● **What you have to do**
Below are entries; print them exactly from the first line through the one containing "grey key: 2 -> 0".

Saved entries:
========================================
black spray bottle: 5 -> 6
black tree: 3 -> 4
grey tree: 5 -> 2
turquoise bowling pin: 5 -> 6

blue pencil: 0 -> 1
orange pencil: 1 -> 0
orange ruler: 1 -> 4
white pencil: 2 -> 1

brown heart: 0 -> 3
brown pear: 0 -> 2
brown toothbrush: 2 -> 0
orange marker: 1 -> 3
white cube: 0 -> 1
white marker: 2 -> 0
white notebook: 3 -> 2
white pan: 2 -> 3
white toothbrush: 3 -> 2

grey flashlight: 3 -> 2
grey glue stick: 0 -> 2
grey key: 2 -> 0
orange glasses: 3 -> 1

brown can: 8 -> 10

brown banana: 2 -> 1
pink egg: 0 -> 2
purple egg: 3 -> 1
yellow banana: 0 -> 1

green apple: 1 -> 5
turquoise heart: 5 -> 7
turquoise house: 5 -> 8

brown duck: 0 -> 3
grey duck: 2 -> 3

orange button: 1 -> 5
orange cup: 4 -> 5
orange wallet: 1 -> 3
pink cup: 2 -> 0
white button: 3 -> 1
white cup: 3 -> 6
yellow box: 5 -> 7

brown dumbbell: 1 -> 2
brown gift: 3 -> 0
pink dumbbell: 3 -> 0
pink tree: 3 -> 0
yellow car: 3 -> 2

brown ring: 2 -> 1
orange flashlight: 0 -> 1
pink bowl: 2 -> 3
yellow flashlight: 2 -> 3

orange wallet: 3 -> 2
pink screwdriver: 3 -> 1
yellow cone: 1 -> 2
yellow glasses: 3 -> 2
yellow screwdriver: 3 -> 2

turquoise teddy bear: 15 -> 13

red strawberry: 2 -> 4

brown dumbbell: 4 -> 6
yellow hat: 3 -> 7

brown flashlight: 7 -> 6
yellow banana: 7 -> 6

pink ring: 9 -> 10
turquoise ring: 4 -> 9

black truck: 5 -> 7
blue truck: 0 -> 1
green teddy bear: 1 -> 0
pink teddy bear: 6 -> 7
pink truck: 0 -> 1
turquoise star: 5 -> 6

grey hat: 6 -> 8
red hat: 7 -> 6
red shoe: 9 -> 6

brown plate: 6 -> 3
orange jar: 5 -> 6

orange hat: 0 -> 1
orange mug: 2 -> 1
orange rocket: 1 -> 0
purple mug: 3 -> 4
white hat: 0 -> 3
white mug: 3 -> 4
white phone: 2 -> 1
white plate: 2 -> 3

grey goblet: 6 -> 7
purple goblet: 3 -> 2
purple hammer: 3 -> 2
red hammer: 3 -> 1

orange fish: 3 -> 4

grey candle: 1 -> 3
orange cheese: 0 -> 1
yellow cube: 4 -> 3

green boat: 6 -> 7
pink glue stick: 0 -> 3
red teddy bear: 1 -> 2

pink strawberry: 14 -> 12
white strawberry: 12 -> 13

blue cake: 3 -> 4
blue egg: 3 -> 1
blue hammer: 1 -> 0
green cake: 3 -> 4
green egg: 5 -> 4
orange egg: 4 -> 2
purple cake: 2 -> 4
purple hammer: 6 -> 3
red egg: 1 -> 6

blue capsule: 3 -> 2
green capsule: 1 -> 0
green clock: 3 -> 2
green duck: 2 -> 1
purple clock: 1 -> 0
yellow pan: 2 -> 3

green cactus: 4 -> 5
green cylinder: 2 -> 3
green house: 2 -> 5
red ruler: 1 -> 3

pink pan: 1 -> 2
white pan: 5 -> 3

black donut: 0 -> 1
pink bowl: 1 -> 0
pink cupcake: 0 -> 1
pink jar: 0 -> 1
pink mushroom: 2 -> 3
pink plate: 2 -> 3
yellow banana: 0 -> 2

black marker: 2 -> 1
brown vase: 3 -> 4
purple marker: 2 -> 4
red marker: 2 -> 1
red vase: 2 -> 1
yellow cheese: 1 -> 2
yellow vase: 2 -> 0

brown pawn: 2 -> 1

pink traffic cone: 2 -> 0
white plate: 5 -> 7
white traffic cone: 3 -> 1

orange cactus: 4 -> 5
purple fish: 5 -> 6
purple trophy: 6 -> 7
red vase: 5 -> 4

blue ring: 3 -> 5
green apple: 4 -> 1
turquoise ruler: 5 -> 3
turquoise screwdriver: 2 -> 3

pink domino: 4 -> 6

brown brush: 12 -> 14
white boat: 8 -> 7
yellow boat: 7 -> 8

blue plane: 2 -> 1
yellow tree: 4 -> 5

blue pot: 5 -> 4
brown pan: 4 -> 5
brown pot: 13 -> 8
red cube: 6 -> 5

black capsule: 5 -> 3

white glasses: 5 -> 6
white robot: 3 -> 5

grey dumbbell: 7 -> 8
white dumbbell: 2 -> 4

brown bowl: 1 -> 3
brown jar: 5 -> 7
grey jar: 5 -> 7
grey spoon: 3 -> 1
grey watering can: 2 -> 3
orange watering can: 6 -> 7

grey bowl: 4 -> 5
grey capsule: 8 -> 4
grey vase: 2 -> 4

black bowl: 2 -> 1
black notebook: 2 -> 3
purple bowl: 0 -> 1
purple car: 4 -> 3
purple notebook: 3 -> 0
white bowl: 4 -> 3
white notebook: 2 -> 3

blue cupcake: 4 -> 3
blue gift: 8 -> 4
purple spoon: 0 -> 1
========================================
● **Your response**
black spray bottle: 5 -> 6
black tree: 3 -> 4
grey tree: 5 -> 2
turquoise bowling pin: 5 -> 6

blue pencil: 0 -> 1
orange pencil: 1 -> 0
orange ruler: 1 -> 4
white pencil: 2 -> 1

brown heart: 0 -> 3
brown pear: 0 -> 2
brown toothbrush: 2 -> 0
orange marker: 1 -> 3
white cube: 0 -> 1
white marker: 2 -> 0
white notebook: 3 -> 2
white pan: 2 -> 3
white toothbrush: 3 -> 2

grey flashlight: 3 -> 2
grey glue stick: 0 -> 2
grey key: 2 -> 0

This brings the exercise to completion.